WHAT IS REQUIRED => Go through the data and copy each line where the string "spinning" appears.

INPUT DATA =>
□ □ □

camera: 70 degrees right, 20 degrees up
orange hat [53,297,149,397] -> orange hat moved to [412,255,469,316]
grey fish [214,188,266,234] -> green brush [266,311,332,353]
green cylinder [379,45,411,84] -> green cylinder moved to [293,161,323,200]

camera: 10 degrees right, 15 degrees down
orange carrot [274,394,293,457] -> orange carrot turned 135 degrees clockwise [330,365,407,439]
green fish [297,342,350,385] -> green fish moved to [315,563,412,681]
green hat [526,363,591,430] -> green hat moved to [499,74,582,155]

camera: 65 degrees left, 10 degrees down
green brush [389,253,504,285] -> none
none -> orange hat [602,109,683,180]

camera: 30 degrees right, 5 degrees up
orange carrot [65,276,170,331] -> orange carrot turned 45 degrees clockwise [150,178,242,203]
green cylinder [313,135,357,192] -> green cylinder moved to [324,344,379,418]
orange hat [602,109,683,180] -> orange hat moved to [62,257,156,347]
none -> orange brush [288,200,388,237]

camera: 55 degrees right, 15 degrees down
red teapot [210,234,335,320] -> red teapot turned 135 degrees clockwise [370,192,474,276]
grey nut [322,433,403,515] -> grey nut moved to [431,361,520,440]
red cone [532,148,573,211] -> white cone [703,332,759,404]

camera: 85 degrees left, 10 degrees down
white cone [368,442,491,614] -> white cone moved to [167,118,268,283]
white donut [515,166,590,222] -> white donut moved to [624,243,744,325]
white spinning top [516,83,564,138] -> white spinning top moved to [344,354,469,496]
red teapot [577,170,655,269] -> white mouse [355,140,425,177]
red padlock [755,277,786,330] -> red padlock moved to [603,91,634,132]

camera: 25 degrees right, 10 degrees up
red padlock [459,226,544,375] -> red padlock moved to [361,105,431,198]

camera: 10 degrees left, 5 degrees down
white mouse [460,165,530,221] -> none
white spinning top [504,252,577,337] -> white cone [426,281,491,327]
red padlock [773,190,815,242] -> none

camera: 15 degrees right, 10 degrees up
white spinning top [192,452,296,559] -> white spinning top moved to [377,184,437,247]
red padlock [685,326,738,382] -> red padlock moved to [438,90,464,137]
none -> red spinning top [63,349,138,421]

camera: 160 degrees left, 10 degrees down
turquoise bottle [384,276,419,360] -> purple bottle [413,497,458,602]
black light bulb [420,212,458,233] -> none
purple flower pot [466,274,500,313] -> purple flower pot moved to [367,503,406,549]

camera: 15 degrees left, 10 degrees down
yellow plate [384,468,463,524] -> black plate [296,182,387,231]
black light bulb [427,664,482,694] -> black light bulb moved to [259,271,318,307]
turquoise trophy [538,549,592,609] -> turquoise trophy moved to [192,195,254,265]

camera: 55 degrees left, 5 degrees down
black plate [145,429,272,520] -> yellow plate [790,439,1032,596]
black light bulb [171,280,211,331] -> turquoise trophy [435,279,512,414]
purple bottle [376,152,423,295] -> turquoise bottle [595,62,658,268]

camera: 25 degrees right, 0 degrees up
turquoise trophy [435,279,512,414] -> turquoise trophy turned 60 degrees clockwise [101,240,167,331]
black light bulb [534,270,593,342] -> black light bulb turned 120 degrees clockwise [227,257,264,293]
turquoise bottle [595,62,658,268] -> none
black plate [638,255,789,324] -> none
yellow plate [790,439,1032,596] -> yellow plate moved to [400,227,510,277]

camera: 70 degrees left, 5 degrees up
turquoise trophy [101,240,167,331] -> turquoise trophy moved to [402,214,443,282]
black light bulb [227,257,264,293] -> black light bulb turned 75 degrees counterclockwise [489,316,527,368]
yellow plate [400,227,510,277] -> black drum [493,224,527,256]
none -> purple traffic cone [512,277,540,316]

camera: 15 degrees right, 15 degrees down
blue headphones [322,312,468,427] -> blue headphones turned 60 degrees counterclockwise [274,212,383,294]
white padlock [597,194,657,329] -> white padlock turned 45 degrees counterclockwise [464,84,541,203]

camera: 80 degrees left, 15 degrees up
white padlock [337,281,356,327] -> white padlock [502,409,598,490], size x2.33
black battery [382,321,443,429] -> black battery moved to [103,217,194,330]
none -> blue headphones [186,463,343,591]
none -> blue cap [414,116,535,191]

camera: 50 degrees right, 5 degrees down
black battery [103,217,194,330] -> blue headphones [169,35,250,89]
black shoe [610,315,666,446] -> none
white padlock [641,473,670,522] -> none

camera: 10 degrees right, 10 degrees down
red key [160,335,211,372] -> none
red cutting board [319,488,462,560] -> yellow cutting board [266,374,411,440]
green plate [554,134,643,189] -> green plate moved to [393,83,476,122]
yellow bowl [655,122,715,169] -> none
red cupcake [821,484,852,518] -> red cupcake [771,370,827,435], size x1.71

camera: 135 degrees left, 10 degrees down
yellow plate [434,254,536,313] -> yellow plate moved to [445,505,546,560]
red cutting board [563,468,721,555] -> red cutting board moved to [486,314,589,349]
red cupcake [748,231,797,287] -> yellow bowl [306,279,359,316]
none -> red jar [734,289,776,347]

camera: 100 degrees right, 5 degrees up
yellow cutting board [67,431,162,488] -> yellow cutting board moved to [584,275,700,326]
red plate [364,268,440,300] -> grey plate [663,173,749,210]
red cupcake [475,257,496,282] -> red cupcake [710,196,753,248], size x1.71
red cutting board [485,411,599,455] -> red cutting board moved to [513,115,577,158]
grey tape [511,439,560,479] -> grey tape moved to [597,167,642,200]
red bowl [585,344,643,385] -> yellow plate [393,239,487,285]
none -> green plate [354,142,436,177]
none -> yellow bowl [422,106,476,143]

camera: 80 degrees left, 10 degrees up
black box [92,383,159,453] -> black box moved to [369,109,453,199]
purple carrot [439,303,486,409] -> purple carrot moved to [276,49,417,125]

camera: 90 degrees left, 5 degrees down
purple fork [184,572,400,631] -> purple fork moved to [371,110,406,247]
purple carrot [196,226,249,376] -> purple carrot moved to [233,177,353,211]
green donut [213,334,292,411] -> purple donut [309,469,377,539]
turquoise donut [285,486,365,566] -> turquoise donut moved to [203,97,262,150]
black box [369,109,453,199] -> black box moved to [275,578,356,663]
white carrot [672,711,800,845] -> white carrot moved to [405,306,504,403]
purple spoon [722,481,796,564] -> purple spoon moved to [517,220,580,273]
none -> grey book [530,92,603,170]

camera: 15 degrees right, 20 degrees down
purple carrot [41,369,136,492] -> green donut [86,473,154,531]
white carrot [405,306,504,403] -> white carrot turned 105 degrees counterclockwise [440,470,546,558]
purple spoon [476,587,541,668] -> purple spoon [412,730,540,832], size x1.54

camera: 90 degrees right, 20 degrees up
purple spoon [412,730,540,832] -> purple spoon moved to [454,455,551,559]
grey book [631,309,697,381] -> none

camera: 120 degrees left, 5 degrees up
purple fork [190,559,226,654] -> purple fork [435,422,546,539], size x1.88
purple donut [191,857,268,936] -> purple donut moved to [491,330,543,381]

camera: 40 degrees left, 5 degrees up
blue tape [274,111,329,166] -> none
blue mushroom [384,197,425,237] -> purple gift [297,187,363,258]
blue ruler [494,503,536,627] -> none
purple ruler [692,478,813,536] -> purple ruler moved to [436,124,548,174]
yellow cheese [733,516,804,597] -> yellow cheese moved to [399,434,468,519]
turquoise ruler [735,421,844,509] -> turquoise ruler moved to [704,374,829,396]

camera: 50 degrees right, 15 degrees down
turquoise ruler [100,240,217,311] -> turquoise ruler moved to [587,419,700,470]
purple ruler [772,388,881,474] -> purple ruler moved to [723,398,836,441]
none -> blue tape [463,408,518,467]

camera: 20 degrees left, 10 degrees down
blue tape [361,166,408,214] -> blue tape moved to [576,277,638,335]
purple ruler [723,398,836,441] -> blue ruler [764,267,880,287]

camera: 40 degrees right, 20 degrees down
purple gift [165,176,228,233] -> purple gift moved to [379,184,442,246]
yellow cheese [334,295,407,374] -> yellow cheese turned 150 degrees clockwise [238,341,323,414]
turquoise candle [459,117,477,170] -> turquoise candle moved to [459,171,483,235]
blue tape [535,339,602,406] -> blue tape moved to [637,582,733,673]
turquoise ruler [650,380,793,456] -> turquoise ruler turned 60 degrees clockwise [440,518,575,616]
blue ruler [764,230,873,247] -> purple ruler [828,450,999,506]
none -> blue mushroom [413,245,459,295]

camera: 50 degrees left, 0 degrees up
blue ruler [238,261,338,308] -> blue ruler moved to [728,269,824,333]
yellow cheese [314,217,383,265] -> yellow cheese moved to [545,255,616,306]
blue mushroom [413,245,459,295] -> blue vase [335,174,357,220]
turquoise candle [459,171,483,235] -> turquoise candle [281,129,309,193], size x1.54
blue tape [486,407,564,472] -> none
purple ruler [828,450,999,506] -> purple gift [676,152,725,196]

□ □ □

PROBLEM SOLUTION =>
white spinning top [516,83,564,138] -> white spinning top moved to [344,354,469,496]
white spinning top [504,252,577,337] -> white cone [426,281,491,327]
white spinning top [192,452,296,559] -> white spinning top moved to [377,184,437,247]
none -> red spinning top [63,349,138,421]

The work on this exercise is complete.